Problem | Copy the records below word for word, leaving out nothing.

(Data items)
* * * * * * *

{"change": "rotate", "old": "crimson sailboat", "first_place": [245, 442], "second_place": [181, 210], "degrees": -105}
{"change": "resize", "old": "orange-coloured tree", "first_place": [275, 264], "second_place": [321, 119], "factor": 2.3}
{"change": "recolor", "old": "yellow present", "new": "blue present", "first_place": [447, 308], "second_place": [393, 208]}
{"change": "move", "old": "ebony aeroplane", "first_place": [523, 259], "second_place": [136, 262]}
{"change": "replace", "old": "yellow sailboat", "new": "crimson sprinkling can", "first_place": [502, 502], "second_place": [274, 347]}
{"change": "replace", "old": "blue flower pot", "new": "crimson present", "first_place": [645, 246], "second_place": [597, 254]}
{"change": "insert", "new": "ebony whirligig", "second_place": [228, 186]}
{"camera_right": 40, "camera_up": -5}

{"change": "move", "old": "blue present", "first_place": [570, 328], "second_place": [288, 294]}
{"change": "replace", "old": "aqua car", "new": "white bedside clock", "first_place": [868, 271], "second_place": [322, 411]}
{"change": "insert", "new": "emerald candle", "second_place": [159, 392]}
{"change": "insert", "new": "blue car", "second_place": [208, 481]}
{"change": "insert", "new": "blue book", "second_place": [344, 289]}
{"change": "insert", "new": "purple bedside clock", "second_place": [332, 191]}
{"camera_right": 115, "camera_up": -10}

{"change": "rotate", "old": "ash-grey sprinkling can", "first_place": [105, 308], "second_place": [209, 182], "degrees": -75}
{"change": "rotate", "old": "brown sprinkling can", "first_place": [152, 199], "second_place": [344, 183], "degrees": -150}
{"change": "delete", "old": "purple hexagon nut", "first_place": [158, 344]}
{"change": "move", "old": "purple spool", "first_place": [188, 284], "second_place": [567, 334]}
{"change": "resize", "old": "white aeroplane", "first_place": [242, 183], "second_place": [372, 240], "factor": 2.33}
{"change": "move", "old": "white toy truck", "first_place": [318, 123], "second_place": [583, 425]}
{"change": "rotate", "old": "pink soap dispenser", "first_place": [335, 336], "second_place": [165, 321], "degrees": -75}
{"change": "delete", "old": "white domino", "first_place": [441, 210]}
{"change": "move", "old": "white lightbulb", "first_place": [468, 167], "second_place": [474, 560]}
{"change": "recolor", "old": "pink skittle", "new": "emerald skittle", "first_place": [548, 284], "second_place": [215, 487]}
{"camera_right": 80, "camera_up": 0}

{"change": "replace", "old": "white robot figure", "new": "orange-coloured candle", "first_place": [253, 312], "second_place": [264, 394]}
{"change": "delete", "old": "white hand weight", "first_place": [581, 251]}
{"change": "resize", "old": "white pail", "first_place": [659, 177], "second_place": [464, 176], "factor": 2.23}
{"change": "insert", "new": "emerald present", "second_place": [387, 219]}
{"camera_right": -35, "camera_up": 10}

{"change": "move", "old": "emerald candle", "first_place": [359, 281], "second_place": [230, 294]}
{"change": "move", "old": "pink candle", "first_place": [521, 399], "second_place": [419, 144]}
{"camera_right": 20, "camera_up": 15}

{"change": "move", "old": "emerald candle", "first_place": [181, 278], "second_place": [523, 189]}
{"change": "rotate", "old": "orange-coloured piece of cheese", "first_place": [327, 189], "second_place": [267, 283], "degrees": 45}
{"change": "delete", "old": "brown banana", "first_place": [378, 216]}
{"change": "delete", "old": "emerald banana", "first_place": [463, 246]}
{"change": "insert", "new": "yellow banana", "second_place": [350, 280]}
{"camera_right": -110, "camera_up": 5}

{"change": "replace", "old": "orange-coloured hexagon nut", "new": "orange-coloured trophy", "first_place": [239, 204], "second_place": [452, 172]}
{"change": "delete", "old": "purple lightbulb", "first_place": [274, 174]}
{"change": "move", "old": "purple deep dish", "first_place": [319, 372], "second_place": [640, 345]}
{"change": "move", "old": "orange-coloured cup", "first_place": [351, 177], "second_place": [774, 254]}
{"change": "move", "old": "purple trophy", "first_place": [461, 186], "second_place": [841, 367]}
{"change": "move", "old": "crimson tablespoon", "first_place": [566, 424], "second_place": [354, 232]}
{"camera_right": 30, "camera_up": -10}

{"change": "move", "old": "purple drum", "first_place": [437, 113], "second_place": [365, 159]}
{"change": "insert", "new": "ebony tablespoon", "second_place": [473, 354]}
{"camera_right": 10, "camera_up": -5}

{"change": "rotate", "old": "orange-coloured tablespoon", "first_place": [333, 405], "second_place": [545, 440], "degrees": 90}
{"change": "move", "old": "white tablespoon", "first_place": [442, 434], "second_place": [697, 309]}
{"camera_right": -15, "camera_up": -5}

* * * * * * *

Answer to the exercise |
{"change": "rotate", "old": "crimson sailboat", "first_place": [245, 442], "second_place": [181, 210], "degrees": -105}
{"change": "resize", "old": "orange-coloured tree", "first_place": [275, 264], "second_place": [321, 119], "factor": 2.3}
{"change": "recolor", "old": "yellow present", "new": "blue present", "first_place": [447, 308], "second_place": [393, 208]}
{"change": "move", "old": "ebony aeroplane", "first_place": [523, 259], "second_place": [136, 262]}
{"change": "replace", "old": "yellow sailboat", "new": "crimson sprinkling can", "first_place": [502, 502], "second_place": [274, 347]}
{"change": "replace", "old": "blue flower pot", "new": "crimson present", "first_place": [645, 246], "second_place": [597, 254]}
{"change": "insert", "new": "ebony whirligig", "second_place": [228, 186]}
{"camera_right": 40, "camera_up": -5}

{"change": "move", "old": "blue present", "first_place": [570, 328], "second_place": [288, 294]}
{"change": "replace", "old": "aqua car", "new": "white bedside clock", "first_place": [868, 271], "second_place": [322, 411]}
{"change": "insert", "new": "emerald candle", "second_place": [159, 392]}
{"change": "insert", "new": "blue car", "second_place": [208, 481]}
{"change": "insert", "new": "blue book", "second_place": [344, 289]}
{"change": "insert", "new": "purple bedside clock", "second_place": [332, 191]}
{"camera_right": 115, "camera_up": -10}

{"change": "rotate", "old": "ash-grey sprinkling can", "first_place": [105, 308], "second_place": [209, 182], "degrees": -75}
{"change": "rotate", "old": "brown sprinkling can", "first_place": [152, 199], "second_place": [344, 183], "degrees": -150}
{"change": "delete", "old": "purple hexagon nut", "first_place": [158, 344]}
{"change": "move", "old": "purple spool", "first_place": [188, 284], "second_place": [567, 334]}
{"change": "resize", "old": "white aeroplane", "first_place": [242, 183], "second_place": [372, 240], "factor": 2.33}
{"change": "move", "old": "white toy truck", "first_place": [318, 123], "second_place": [583, 425]}
{"change": "rotate", "old": "pink soap dispenser", "first_place": [335, 336], "second_place": [165, 321], "degrees": -75}
{"change": "delete", "old": "white domino", "first_place": [441, 210]}
{"change": "move", "old": "white lightbulb", "first_place": [468, 167], "second_place": [474, 560]}
{"change": "recolor", "old": "pink skittle", "new": "emerald skittle", "first_place": [548, 284], "second_place": [215, 487]}
{"camera_right": 80, "camera_up": 0}

{"change": "replace", "old": "white robot figure", "new": "orange-coloured candle", "first_place": [253, 312], "second_place": [264, 394]}
{"change": "delete", "old": "white hand weight", "first_place": [581, 251]}
{"change": "resize", "old": "white pail", "first_place": [659, 177], "second_place": [464, 176], "factor": 2.23}
{"change": "insert", "new": "emerald present", "second_place": [387, 219]}
{"camera_right": -35, "camera_up": 10}

{"change": "move", "old": "emerald candle", "first_place": [359, 281], "second_place": [230, 294]}
{"change": "move", "old": "pink candle", "first_place": [521, 399], "second_place": [419, 144]}
{"camera_right": 20, "camera_up": 15}

{"change": "move", "old": "emerald candle", "first_place": [181, 278], "second_place": [523, 189]}
{"change": "rotate", "old": "orange-coloured piece of cheese", "first_place": [327, 189], "second_place": [267, 283], "degrees": 45}
{"change": "delete", "old": "brown banana", "first_place": [378, 216]}
{"change": "delete", "old": "emerald banana", "first_place": [463, 246]}
{"change": "insert", "new": "yellow banana", "second_place": [350, 280]}
{"camera_right": -110, "camera_up": 5}

{"change": "replace", "old": "orange-coloured hexagon nut", "new": "orange-coloured trophy", "first_place": [239, 204], "second_place": [452, 172]}
{"change": "delete", "old": "purple lightbulb", "first_place": [274, 174]}
{"change": "move", "old": "purple deep dish", "first_place": [319, 372], "second_place": [640, 345]}
{"change": "move", "old": "orange-coloured cup", "first_place": [351, 177], "second_place": [774, 254]}
{"change": "move", "old": "purple trophy", "first_place": [461, 186], "second_place": [841, 367]}
{"change": "move", "old": "crimson tablespoon", "first_place": [566, 424], "second_place": [354, 232]}
{"camera_right": 30, "camera_up": -10}

{"change": "move", "old": "purple drum", "first_place": [437, 113], "second_place": [365, 159]}
{"change": "insert", "new": "ebony tablespoon", "second_place": [473, 354]}
{"camera_right": 10, "camera_up": -5}

{"change": "rotate", "old": "orange-coloured tablespoon", "first_place": [333, 405], "second_place": [545, 440], "degrees": 90}
{"change": "move", "old": "white tablespoon", "first_place": [442, 434], "second_place": [697, 309]}
{"camera_right": -15, "camera_up": -5}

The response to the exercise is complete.